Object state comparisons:
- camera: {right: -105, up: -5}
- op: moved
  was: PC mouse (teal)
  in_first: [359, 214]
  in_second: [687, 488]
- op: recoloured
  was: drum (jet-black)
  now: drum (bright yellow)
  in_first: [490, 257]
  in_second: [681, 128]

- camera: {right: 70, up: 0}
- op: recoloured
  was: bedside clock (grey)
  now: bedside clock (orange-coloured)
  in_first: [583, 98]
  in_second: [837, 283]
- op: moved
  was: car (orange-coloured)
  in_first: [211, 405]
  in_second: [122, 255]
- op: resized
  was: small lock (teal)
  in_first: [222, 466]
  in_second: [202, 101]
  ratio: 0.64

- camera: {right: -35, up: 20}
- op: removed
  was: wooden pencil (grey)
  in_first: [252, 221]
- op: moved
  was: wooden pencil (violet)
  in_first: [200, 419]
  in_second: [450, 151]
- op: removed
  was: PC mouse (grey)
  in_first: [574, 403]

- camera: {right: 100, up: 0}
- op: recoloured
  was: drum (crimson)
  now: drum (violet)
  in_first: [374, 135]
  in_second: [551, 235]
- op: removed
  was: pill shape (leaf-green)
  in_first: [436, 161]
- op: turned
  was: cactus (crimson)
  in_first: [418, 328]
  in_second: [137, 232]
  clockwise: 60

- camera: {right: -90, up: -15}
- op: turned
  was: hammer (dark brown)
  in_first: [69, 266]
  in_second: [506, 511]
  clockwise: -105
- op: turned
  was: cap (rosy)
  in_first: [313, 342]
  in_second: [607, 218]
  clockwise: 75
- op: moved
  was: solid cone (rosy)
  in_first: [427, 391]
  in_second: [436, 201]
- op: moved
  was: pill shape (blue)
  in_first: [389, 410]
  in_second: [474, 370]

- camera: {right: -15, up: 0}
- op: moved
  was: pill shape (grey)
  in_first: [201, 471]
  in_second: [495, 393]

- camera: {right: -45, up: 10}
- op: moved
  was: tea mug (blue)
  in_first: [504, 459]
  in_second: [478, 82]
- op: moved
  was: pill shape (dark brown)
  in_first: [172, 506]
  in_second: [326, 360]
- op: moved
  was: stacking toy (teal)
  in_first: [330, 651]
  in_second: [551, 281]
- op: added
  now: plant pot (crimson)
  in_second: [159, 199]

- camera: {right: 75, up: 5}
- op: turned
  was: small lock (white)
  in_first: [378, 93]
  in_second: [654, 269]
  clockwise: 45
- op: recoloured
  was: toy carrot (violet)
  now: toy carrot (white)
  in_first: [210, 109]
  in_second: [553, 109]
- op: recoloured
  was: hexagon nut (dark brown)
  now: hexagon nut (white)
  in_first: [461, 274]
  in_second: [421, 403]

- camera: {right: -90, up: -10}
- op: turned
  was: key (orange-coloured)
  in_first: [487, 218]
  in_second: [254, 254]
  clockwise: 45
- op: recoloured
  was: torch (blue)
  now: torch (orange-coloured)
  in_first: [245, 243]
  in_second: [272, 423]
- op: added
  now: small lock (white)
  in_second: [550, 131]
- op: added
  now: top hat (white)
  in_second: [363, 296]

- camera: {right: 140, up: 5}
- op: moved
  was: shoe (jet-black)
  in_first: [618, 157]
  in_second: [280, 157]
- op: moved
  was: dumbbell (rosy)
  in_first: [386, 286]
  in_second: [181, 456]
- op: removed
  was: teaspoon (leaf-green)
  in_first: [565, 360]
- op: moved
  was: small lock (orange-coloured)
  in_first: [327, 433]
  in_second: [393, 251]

> WHAT THE TASK ASKS: The response must consist of all the data, reproduced without alteration.

> REPLY TO THE TASK:
- camera: {right: -105, up: -5}
- op: moved
  was: PC mouse (teal)
  in_first: [359, 214]
  in_second: [687, 488]
- op: recoloured
  was: drum (jet-black)
  now: drum (bright yellow)
  in_first: [490, 257]
  in_second: [681, 128]

- camera: {right: 70, up: 0}
- op: recoloured
  was: bedside clock (grey)
  now: bedside clock (orange-coloured)
  in_first: [583, 98]
  in_second: [837, 283]
- op: moved
  was: car (orange-coloured)
  in_first: [211, 405]
  in_second: [122, 255]
- op: resized
  was: small lock (teal)
  in_first: [222, 466]
  in_second: [202, 101]
  ratio: 0.64

- camera: {right: -35, up: 20}
- op: removed
  was: wooden pencil (grey)
  in_first: [252, 221]
- op: moved
  was: wooden pencil (violet)
  in_first: [200, 419]
  in_second: [450, 151]
- op: removed
  was: PC mouse (grey)
  in_first: [574, 403]

- camera: {right: 100, up: 0}
- op: recoloured
  was: drum (crimson)
  now: drum (violet)
  in_first: [374, 135]
  in_second: [551, 235]
- op: removed
  was: pill shape (leaf-green)
  in_first: [436, 161]
- op: turned
  was: cactus (crimson)
  in_first: [418, 328]
  in_second: [137, 232]
  clockwise: 60

- camera: {right: -90, up: -15}
- op: turned
  was: hammer (dark brown)
  in_first: [69, 266]
  in_second: [506, 511]
  clockwise: -105
- op: turned
  was: cap (rosy)
  in_first: [313, 342]
  in_second: [607, 218]
  clockwise: 75
- op: moved
  was: solid cone (rosy)
  in_first: [427, 391]
  in_second: [436, 201]
- op: moved
  was: pill shape (blue)
  in_first: [389, 410]
  in_second: [474, 370]

- camera: {right: -15, up: 0}
- op: moved
  was: pill shape (grey)
  in_first: [201, 471]
  in_second: [495, 393]

- camera: {right: -45, up: 10}
- op: moved
  was: tea mug (blue)
  in_first: [504, 459]
  in_second: [478, 82]
- op: moved
  was: pill shape (dark brown)
  in_first: [172, 506]
  in_second: [326, 360]
- op: moved
  was: stacking toy (teal)
  in_first: [330, 651]
  in_second: [551, 281]
- op: added
  now: plant pot (crimson)
  in_second: [159, 199]

- camera: {right: 75, up: 5}
- op: turned
  was: small lock (white)
  in_first: [378, 93]
  in_second: [654, 269]
  clockwise: 45
- op: recoloured
  was: toy carrot (violet)
  now: toy carrot (white)
  in_first: [210, 109]
  in_second: [553, 109]
- op: recoloured
  was: hexagon nut (dark brown)
  now: hexagon nut (white)
  in_first: [461, 274]
  in_second: [421, 403]

- camera: {right: -90, up: -10}
- op: turned
  was: key (orange-coloured)
  in_first: [487, 218]
  in_second: [254, 254]
  clockwise: 45
- op: recoloured
  was: torch (blue)
  now: torch (orange-coloured)
  in_first: [245, 243]
  in_second: [272, 423]
- op: added
  now: small lock (white)
  in_second: [550, 131]
- op: added
  now: top hat (white)
  in_second: [363, 296]

- camera: {right: 140, up: 5}
- op: moved
  was: shoe (jet-black)
  in_first: [618, 157]
  in_second: [280, 157]
- op: moved
  was: dumbbell (rosy)
  in_first: [386, 286]
  in_second: [181, 456]
- op: removed
  was: teaspoon (leaf-green)
  in_first: [565, 360]
- op: moved
  was: small lock (orange-coloured)
  in_first: [327, 433]
  in_second: [393, 251]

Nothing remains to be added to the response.